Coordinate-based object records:
════════════════════
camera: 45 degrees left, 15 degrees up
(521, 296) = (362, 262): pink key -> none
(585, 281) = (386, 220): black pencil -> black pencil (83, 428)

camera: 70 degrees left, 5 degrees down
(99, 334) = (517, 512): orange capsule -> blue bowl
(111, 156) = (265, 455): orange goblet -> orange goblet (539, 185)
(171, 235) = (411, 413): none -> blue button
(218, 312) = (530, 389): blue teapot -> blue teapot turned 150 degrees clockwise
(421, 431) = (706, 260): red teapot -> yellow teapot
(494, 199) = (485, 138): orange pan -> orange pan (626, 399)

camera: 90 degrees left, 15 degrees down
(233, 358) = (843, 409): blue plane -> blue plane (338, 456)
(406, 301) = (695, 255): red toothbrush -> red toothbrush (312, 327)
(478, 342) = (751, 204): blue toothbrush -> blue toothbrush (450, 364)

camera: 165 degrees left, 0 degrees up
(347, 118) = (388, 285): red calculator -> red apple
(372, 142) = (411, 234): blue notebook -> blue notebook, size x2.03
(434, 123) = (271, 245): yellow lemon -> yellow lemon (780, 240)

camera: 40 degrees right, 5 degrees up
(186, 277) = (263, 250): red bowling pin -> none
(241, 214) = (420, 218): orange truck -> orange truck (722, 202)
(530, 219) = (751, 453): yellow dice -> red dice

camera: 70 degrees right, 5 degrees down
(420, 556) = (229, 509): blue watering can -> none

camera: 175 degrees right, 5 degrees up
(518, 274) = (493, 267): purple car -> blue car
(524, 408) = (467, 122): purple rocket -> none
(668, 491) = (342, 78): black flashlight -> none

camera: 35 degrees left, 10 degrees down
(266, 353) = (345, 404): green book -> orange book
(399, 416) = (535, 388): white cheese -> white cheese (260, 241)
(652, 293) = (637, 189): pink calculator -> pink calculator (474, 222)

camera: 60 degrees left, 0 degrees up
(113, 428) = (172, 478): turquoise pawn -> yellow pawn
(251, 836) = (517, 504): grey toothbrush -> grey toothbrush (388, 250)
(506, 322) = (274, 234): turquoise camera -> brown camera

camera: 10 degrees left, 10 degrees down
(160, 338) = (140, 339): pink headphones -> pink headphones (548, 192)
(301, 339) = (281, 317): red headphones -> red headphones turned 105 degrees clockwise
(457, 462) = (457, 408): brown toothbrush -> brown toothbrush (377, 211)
════════════════════
What is needed:
For the word "pink", please say how many lines in the entries hold it, with only the number as the reply.

Task answer:
3